Copy the entries word for word, beginning at the line that contains "The image size is (960, 540). What" and stopping after the line that contains "The image size is (960, 540). In", both included.

+++ Recorded information +++

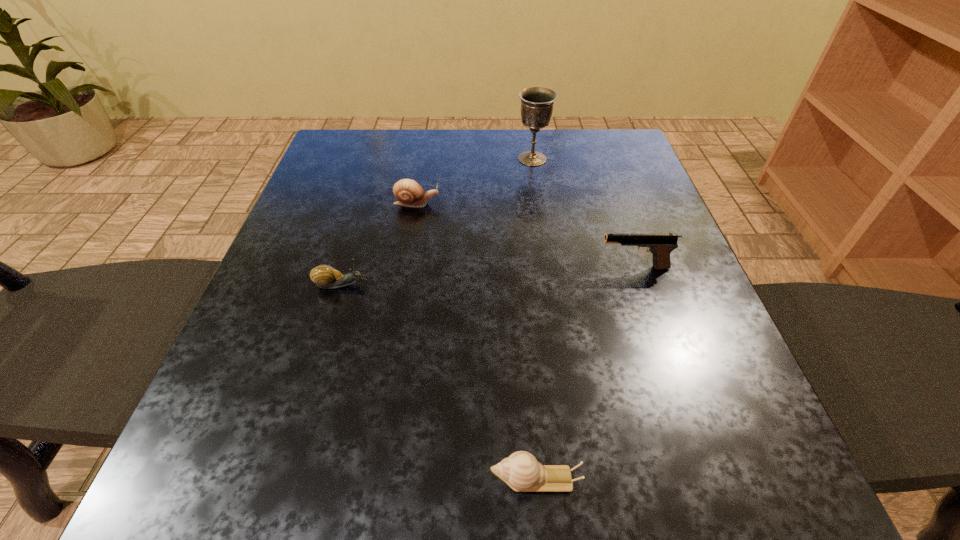
What are the coordinates of `the tallest object` in the screenshot? It's located at [x=537, y=103].

I want to click on chalice, so click(537, 103).

The image size is (960, 540). What are the coordinates of `the fourth shortest object` in the screenshot? It's located at (660, 245).

Identify the location of pistol. This screenshot has width=960, height=540. (660, 245).

In order to click on the second escargot from left to right in this screenshot , I will do `click(408, 192)`.

The image size is (960, 540). In order to click on the second object from left to right in this screenshot , I will do tap(408, 192).

Identify the location of the second nearest object. (325, 276).

You are a GUI agent. You are given a task and a screenshot of the screen. Output one action in this format:
    pyautogui.click(x=<x>, y=<y>)
    Task: Click on the leftmost escargot
    This screenshot has height=540, width=960.
    Given the screenshot: What is the action you would take?
    pyautogui.click(x=325, y=276)

Where is `the nearest object`? The width and height of the screenshot is (960, 540). the nearest object is located at coordinates (x=521, y=471).

This screenshot has height=540, width=960. Identify the location of the rightmost escargot. (521, 471).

+++

* Exercise response:
The image size is (960, 540). What are the coordinates of `the fourth shortest object` in the screenshot? It's located at (660, 245).

Identify the location of pistol. This screenshot has width=960, height=540. (660, 245).

In order to click on the second escargot from left to right in this screenshot , I will do `click(408, 192)`.

The image size is (960, 540). In order to click on the second object from left to right in this screenshot , I will do tap(408, 192).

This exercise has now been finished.